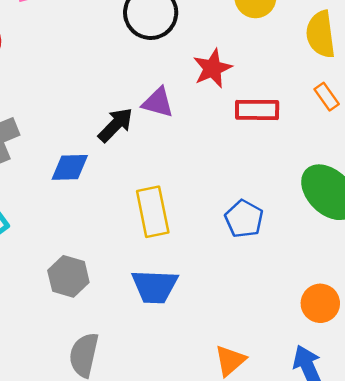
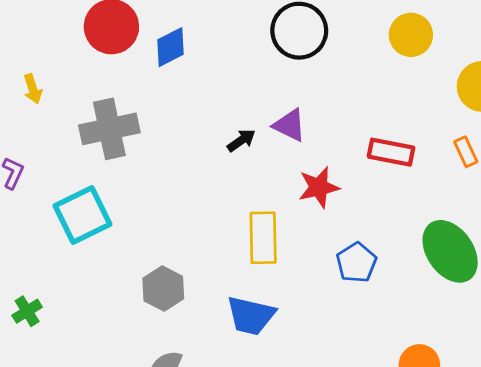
red star: (212, 68) -> (319, 187), moved
black arrow: (116, 125) -> (241, 140), size x0.7
blue diamond: (70, 167) -> (171, 47), moved, turned -36

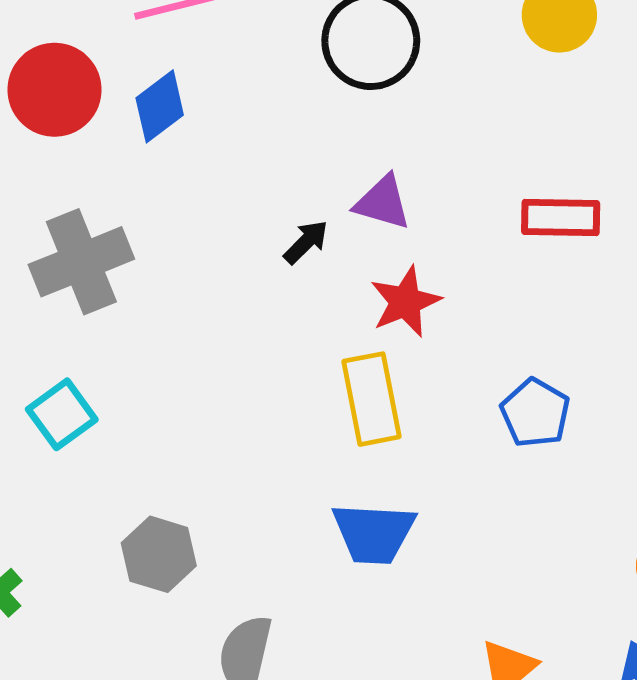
red star: (319, 187) -> (405, 302), moved
cyan square: (83, 215) -> (62, 414), size x0.7
gray hexagon: (163, 289) -> (159, 554), moved

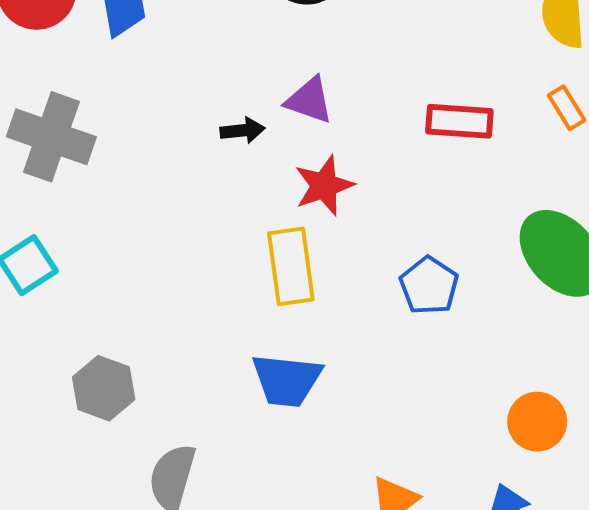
black arrow: (306, 242) -> (243, 130), turned 36
gray cross: (81, 262) -> (51, 137), turned 38

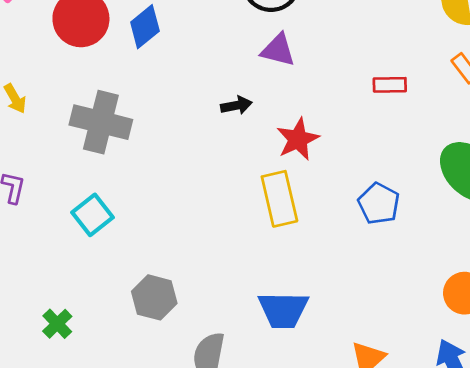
purple triangle: (309, 100) -> (278, 50), moved
red rectangle: (459, 121) -> (390, 85), size x0.7
blue trapezoid: (287, 380) -> (283, 310), moved

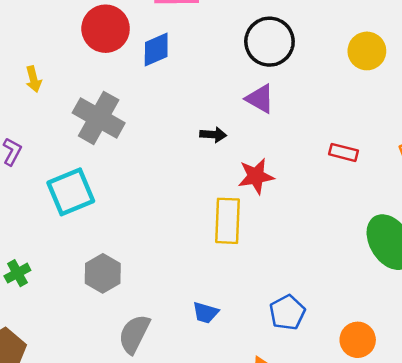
blue pentagon: (379, 204) -> (287, 312), moved
cyan square: (92, 215) -> (71, 192), size x1.4
blue trapezoid: (283, 310) -> (206, 313), size x0.6

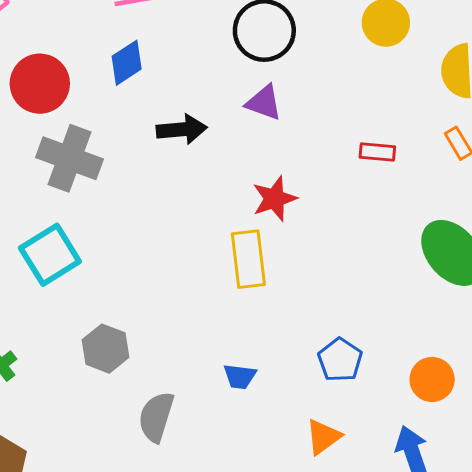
red circle: (106, 29) -> (40, 84), moved
black arrow: (213, 135) -> (182, 129), moved, size x1.5

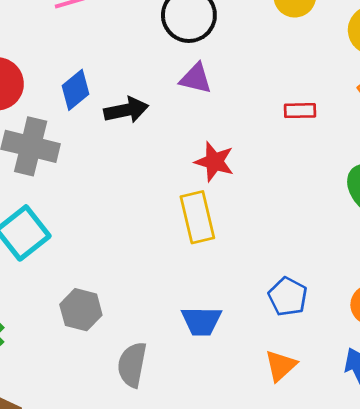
blue diamond: (127, 63) -> (75, 90), moved
red star: (274, 199) -> (214, 162), turned -30
blue trapezoid: (240, 376) -> (201, 321), size x1.4

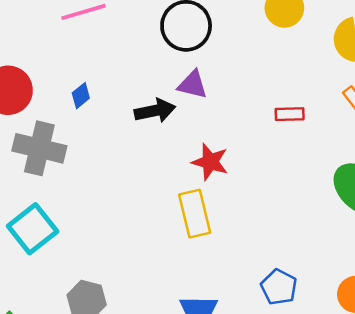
blue diamond: (75, 90) -> (81, 96), size x0.7
black arrow: (126, 110) -> (155, 111), moved

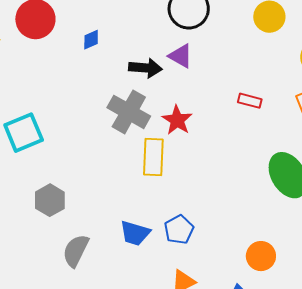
gray cross: (39, 148) -> (129, 112), moved
blue pentagon: (279, 287) -> (179, 230), moved

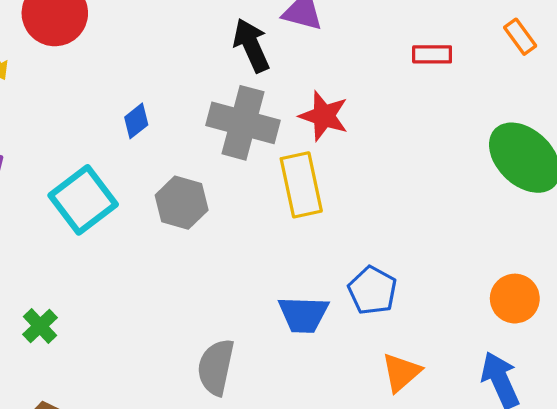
blue diamond: (91, 40) -> (136, 121), moved
black arrow: (145, 68) -> (251, 45), turned -104
gray hexagon: (50, 200) -> (182, 203), moved

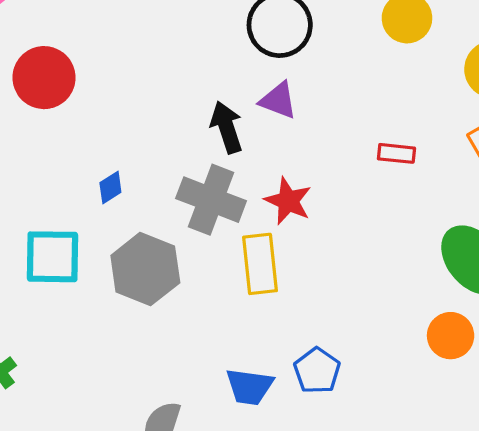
cyan square: (83, 200) -> (52, 257), turned 32
gray hexagon: (182, 203) -> (145, 269), size x1.4
orange circle: (515, 299) -> (451, 336), moved

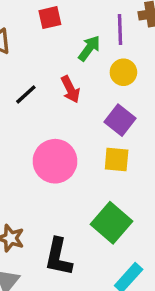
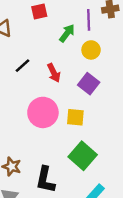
red arrow: (70, 89) -> (54, 73), moved
yellow square: (117, 159) -> (75, 117), moved

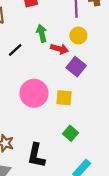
green arrow: (67, 33) -> (42, 33), moved, turned -49
red arrow: (54, 73) -> (59, 49), moved, turned -49
green square: (83, 156) -> (71, 133), size x0.6

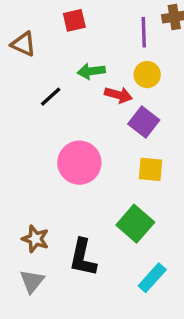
green arrow: (42, 33) -> (91, 71), turned -84
yellow square: (64, 98) -> (151, 169), moved
green square: (71, 133) -> (135, 224), size x1.5

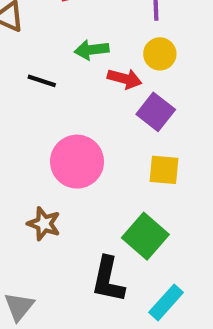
black line: (51, 97) -> (42, 81), turned 60
brown star: (35, 239) -> (44, 224), moved
black L-shape: (83, 258) -> (108, 280), moved

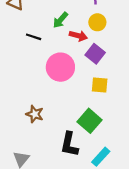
green arrow: (92, 50) -> (60, 20), turned -42
pink circle: (77, 162) -> (60, 67), moved

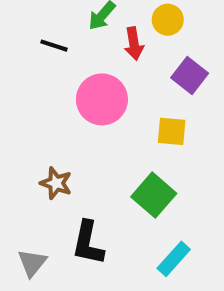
red arrow: (78, 36) -> (134, 44), turned 66
purple square: (95, 54) -> (190, 75), moved
black L-shape: (69, 144) -> (88, 243), moved

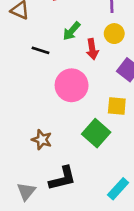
green square: (154, 195) -> (96, 133), moved
black L-shape: (88, 243) -> (62, 178), turned -116

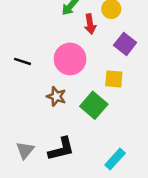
black line: (41, 50) -> (23, 61), moved
brown star: (42, 140) -> (56, 96), moved
gray triangle: (26, 191) -> (25, 150), moved

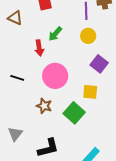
red arrow: (90, 24) -> (39, 48), moved
gray triangle: (25, 150) -> (15, 134), moved

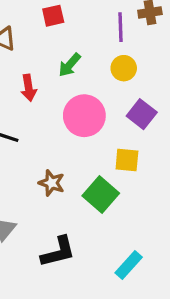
red arrow: (39, 48) -> (29, 88), moved
pink circle: (55, 76) -> (84, 116), moved

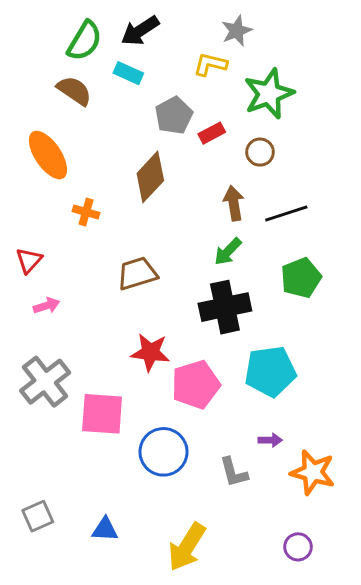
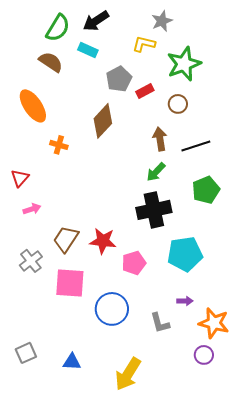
brown trapezoid: (137, 273) -> (66, 239), moved, turned -40
gray cross: (45, 382) -> (31, 261), size x0.7
pink pentagon: (196, 385) -> (134, 263), size x0.7
purple circle: (298, 547) -> (204, 355), moved

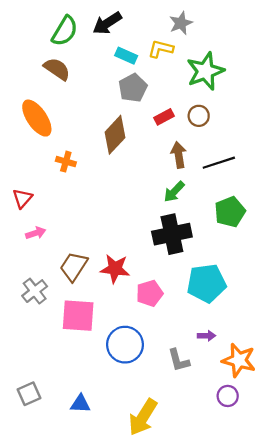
cyan rectangle: (88, 50) -> (126, 56), moved
red rectangle: (145, 91) -> (164, 117), moved

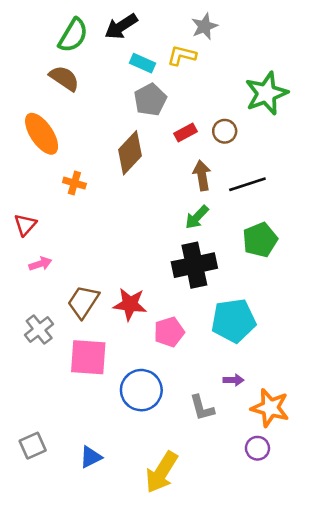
green star: (205, 71) -> (266, 93), moved
blue triangle: (80, 404) -> (91, 457), turned -30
────────────────────────────────────────
## Exercise instructions
The expected output is every record above, copied exactly, without pictures.

## Problem solution
red star: (212, 68) -> (319, 187), moved
black arrow: (116, 125) -> (241, 140), size x0.7
blue diamond: (70, 167) -> (171, 47), moved, turned -36

red star: (319, 187) -> (405, 302), moved
cyan square: (83, 215) -> (62, 414), size x0.7
gray hexagon: (163, 289) -> (159, 554), moved

black arrow: (306, 242) -> (243, 130), turned 36
gray cross: (81, 262) -> (51, 137), turned 38

purple triangle: (309, 100) -> (278, 50), moved
red rectangle: (459, 121) -> (390, 85), size x0.7
blue trapezoid: (287, 380) -> (283, 310), moved

blue pentagon: (379, 204) -> (287, 312), moved
cyan square: (92, 215) -> (71, 192), size x1.4
blue trapezoid: (283, 310) -> (206, 313), size x0.6

red circle: (106, 29) -> (40, 84), moved
black arrow: (213, 135) -> (182, 129), moved, size x1.5

blue diamond: (127, 63) -> (75, 90), moved
red star: (274, 199) -> (214, 162), turned -30
blue trapezoid: (240, 376) -> (201, 321), size x1.4

blue diamond: (75, 90) -> (81, 96), size x0.7
black arrow: (126, 110) -> (155, 111), moved

gray cross: (39, 148) -> (129, 112), moved
blue pentagon: (279, 287) -> (179, 230), moved

blue diamond: (91, 40) -> (136, 121), moved
black arrow: (145, 68) -> (251, 45), turned -104
gray hexagon: (50, 200) -> (182, 203), moved

cyan square: (83, 200) -> (52, 257), turned 32
gray hexagon: (182, 203) -> (145, 269), size x1.4
orange circle: (515, 299) -> (451, 336), moved

red arrow: (70, 89) -> (54, 73), moved
yellow square: (117, 159) -> (75, 117), moved

green arrow: (67, 33) -> (42, 33), moved, turned -49
red arrow: (54, 73) -> (59, 49), moved, turned -49
green square: (83, 156) -> (71, 133), size x0.6

green arrow: (42, 33) -> (91, 71), turned -84
yellow square: (64, 98) -> (151, 169), moved
green square: (71, 133) -> (135, 224), size x1.5

black line: (51, 97) -> (42, 81), turned 60
brown star: (35, 239) -> (44, 224), moved
black L-shape: (83, 258) -> (108, 280), moved

green arrow: (92, 50) -> (60, 20), turned -42
pink circle: (77, 162) -> (60, 67), moved

red arrow: (78, 36) -> (134, 44), turned 66
purple square: (95, 54) -> (190, 75), moved
black L-shape: (69, 144) -> (88, 243), moved

green square: (154, 195) -> (96, 133), moved
black L-shape: (88, 243) -> (62, 178), turned -116

black line: (41, 50) -> (23, 61), moved
brown star: (42, 140) -> (56, 96), moved
gray triangle: (26, 191) -> (25, 150), moved

red arrow: (90, 24) -> (39, 48), moved
gray triangle: (25, 150) -> (15, 134), moved

red arrow: (39, 48) -> (29, 88), moved
pink circle: (55, 76) -> (84, 116), moved

brown trapezoid: (137, 273) -> (66, 239), moved, turned -40
gray cross: (45, 382) -> (31, 261), size x0.7
pink pentagon: (196, 385) -> (134, 263), size x0.7
purple circle: (298, 547) -> (204, 355), moved

cyan rectangle: (88, 50) -> (126, 56), moved
red rectangle: (145, 91) -> (164, 117), moved

green star: (205, 71) -> (266, 93), moved
blue triangle: (80, 404) -> (91, 457), turned -30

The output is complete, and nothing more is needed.